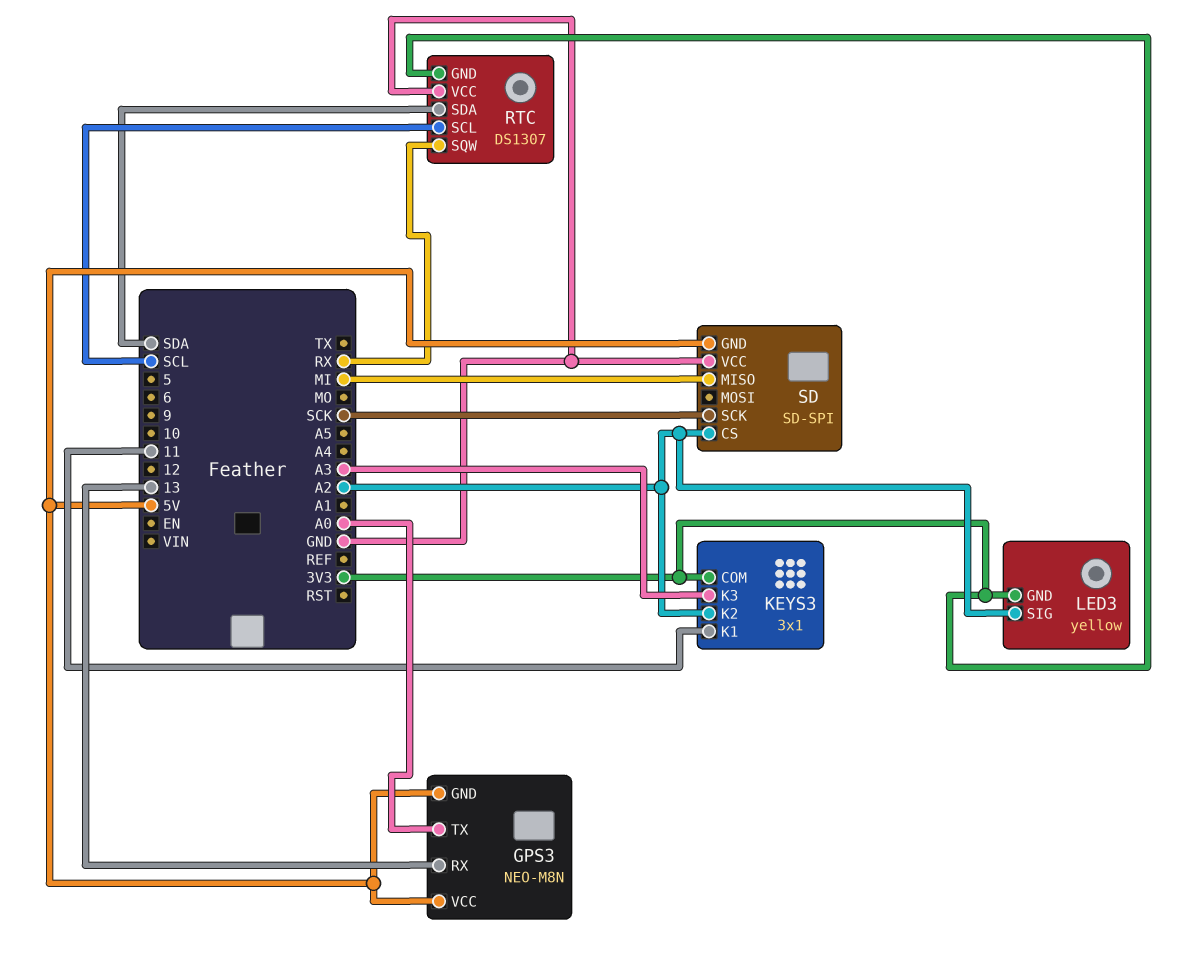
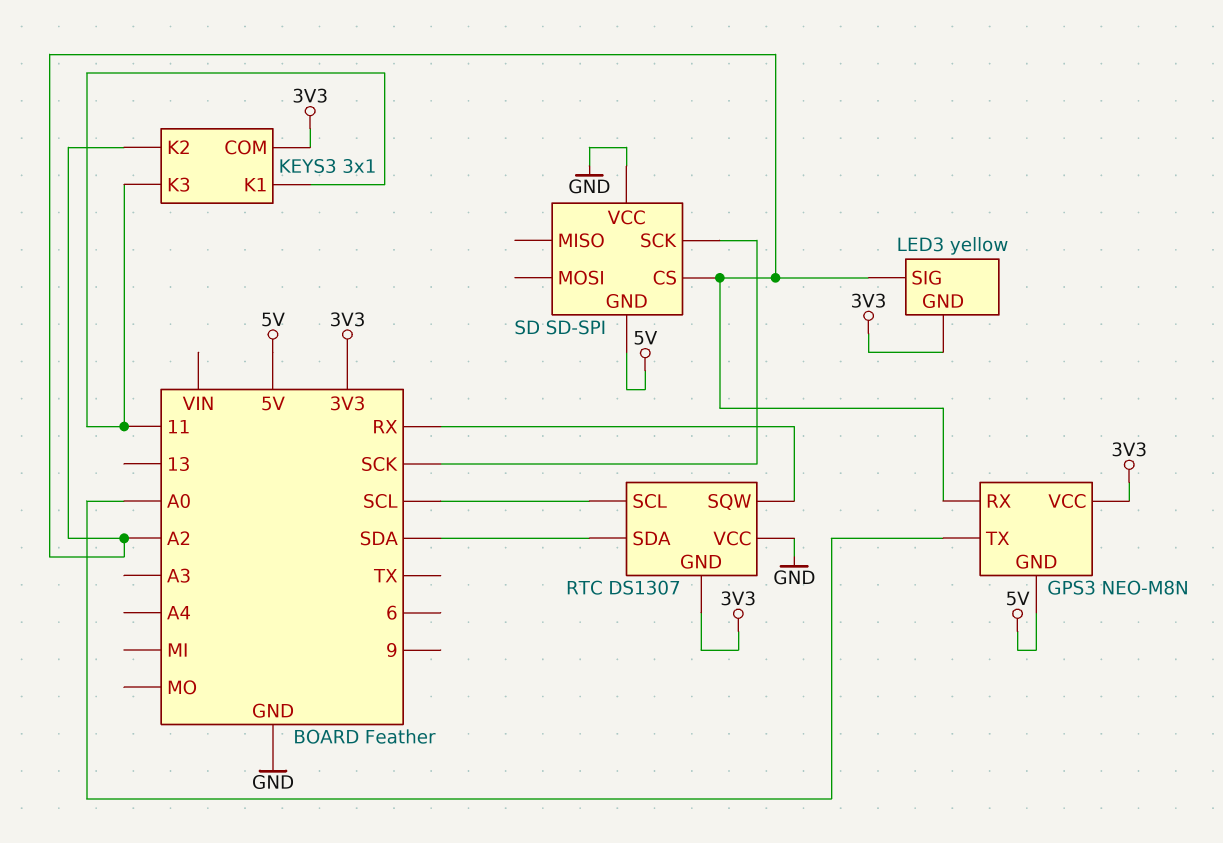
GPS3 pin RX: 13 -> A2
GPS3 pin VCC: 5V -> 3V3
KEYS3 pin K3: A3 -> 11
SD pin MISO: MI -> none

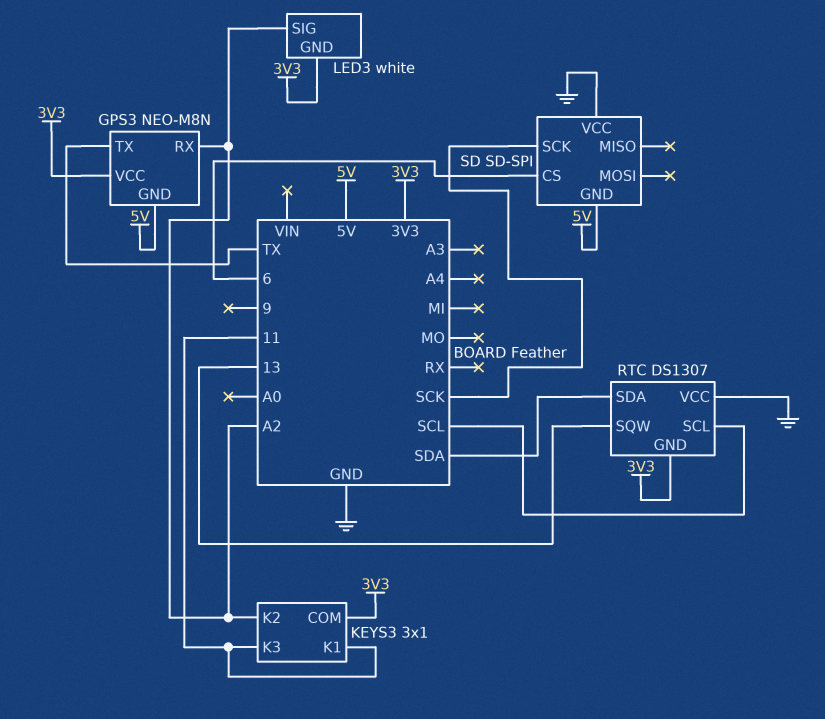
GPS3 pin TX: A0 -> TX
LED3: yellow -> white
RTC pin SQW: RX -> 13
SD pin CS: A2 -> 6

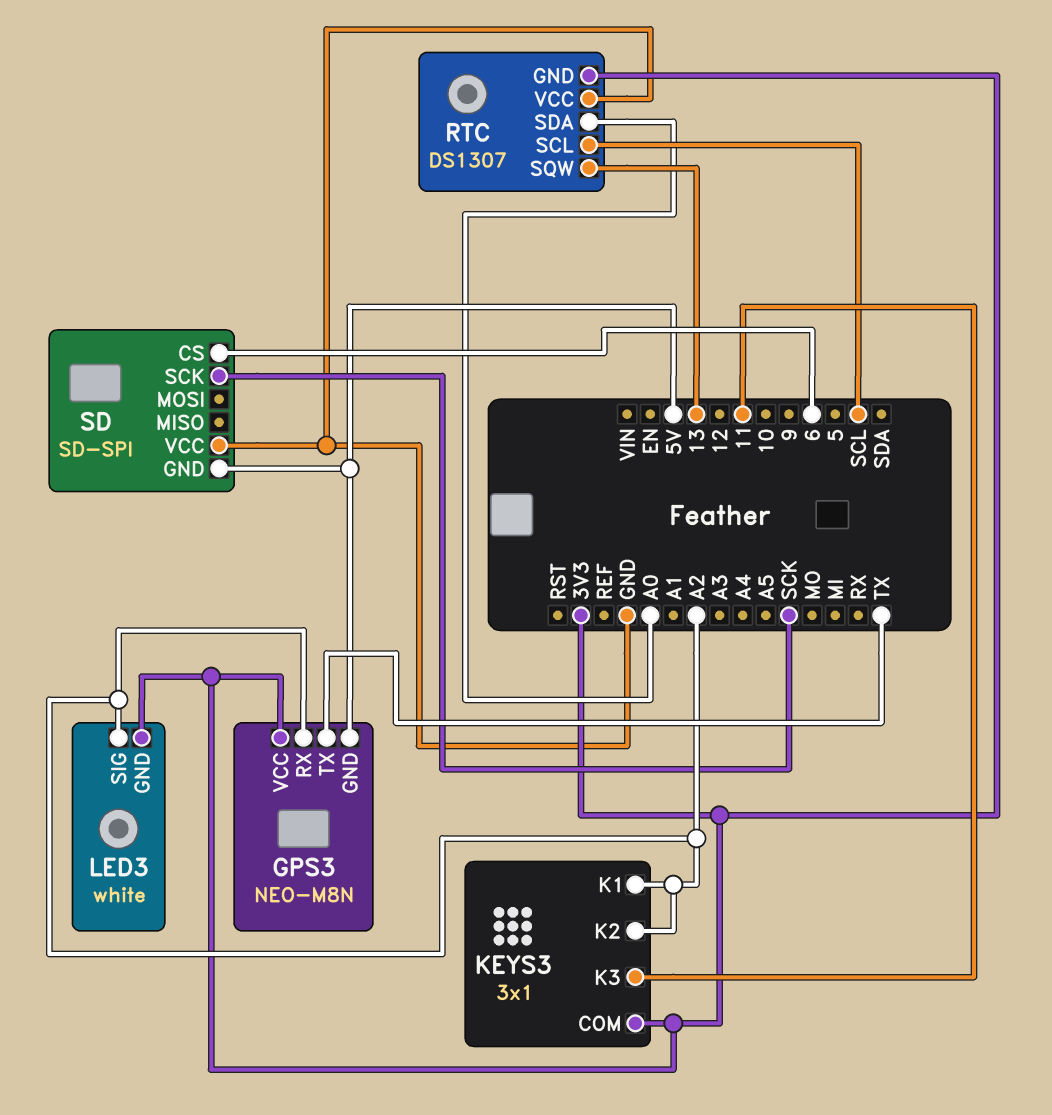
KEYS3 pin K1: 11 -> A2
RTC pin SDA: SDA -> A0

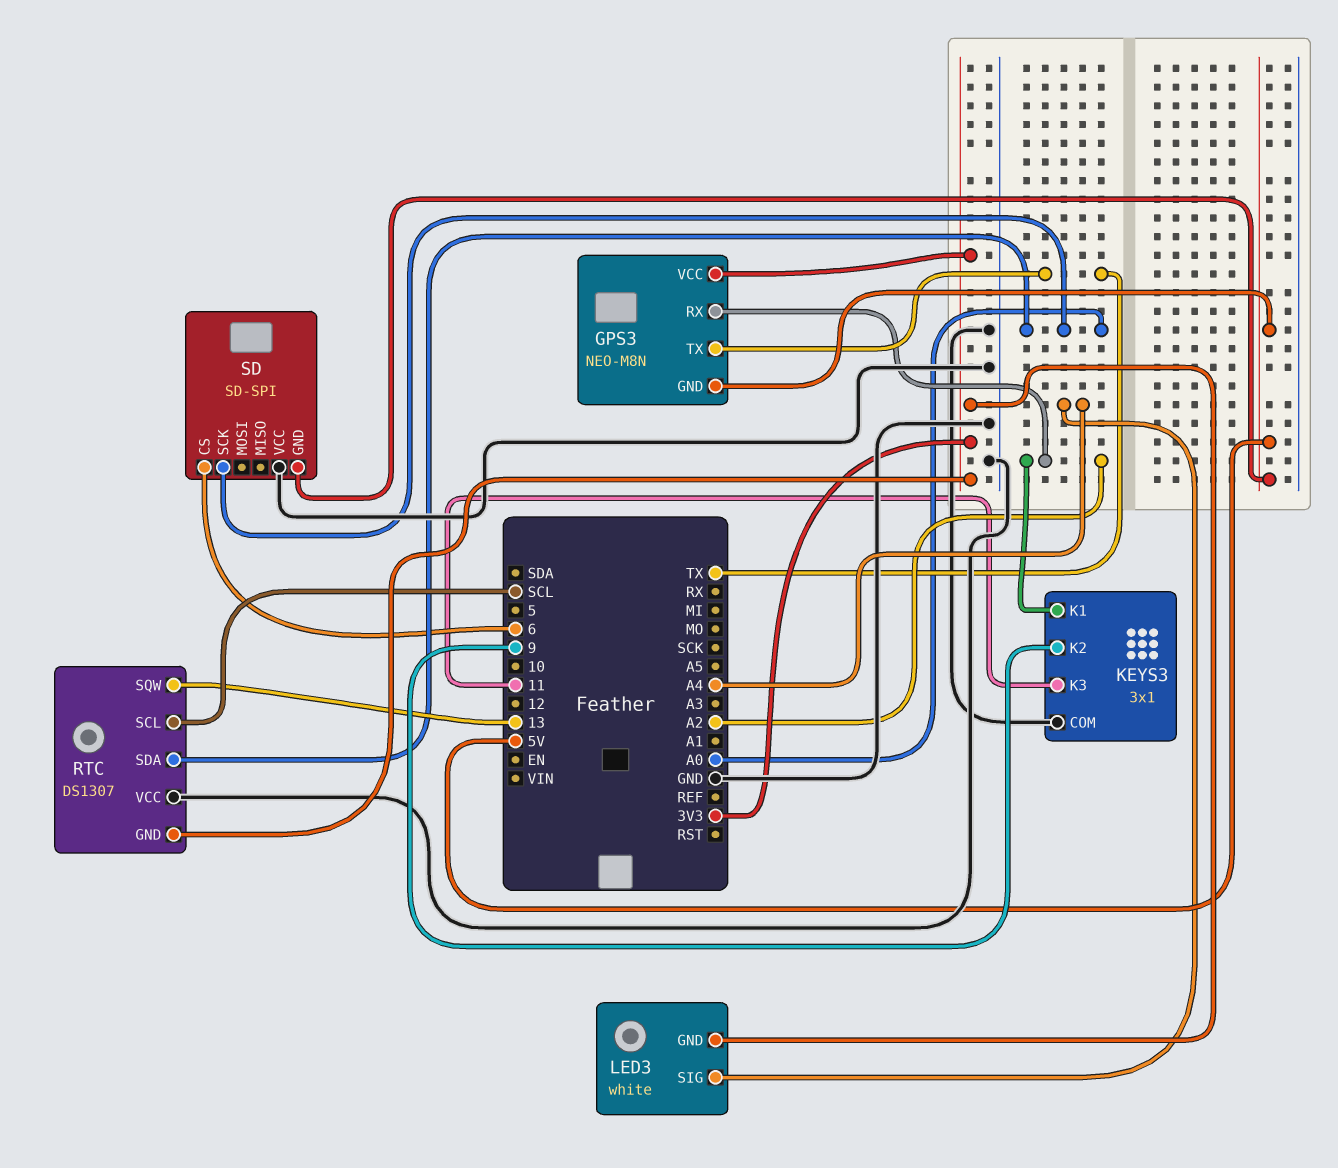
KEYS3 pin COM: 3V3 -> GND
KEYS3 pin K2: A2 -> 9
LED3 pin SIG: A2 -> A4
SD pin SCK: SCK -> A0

*WORK TO COMPLETE*.
With the line containing "KEYS3 pin COM: 3V3 -> GND" as the first, output each line through the final line of the entries above, exactly.

*YOUR RESPONSE*.
KEYS3 pin COM: 3V3 -> GND
KEYS3 pin K2: A2 -> 9
LED3 pin SIG: A2 -> A4
SD pin SCK: SCK -> A0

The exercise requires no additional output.